DATASET EXCERPT:
──────────

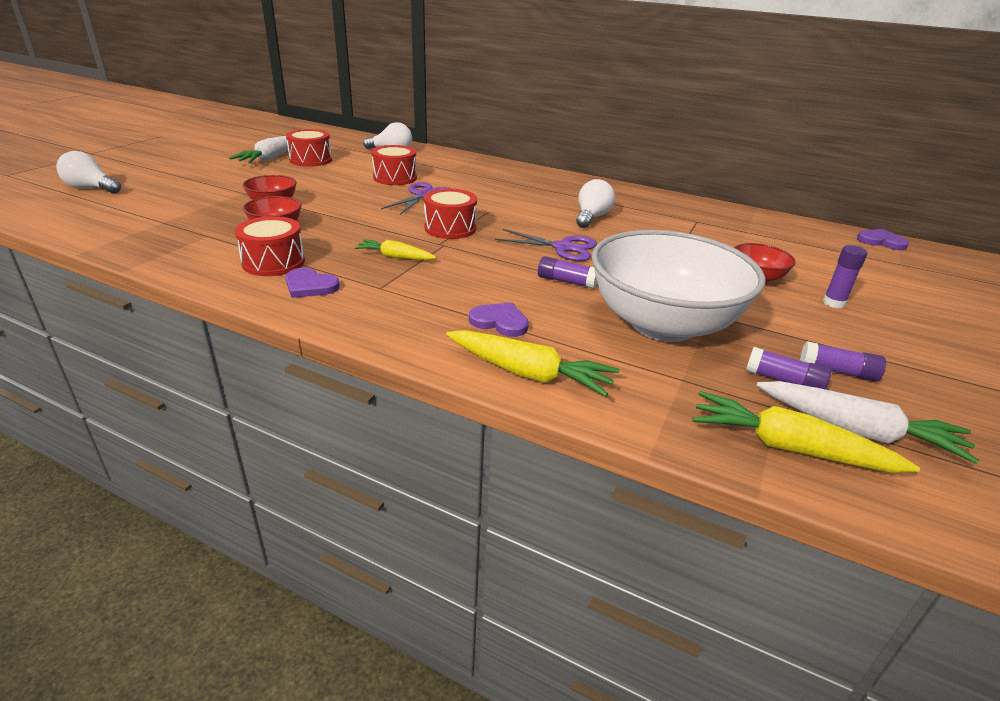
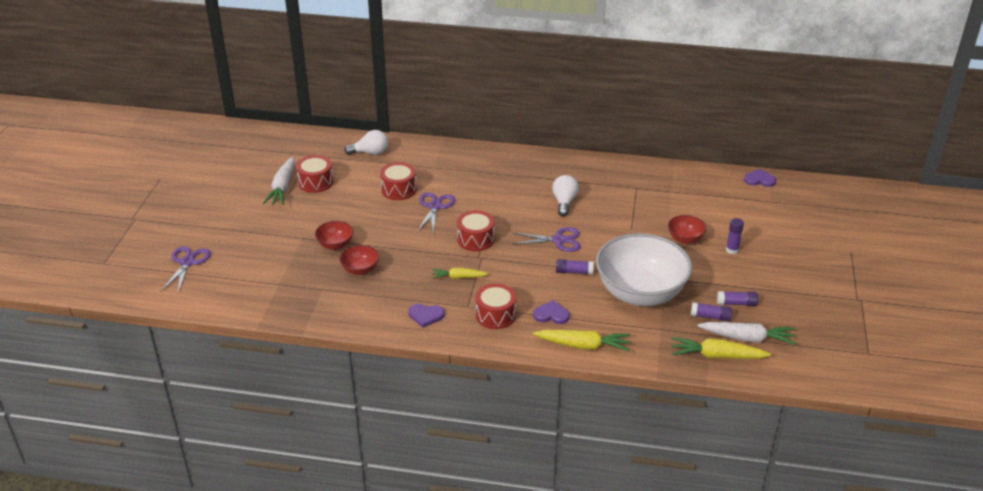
camera: 15 degrees left, 5 degrees up
(91, 188) = (187, 262): white light bulb -> purple scissors
(273, 262) = (387, 302): red drum -> red drum (495, 315)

──────────

WHAT IS EXPECTED: All of the material above is to be retyped verbatim, with its pictures omitted.

EXERCISE RESULT:
camera: 15 degrees left, 5 degrees up
(91, 188) = (187, 262): white light bulb -> purple scissors
(273, 262) = (387, 302): red drum -> red drum (495, 315)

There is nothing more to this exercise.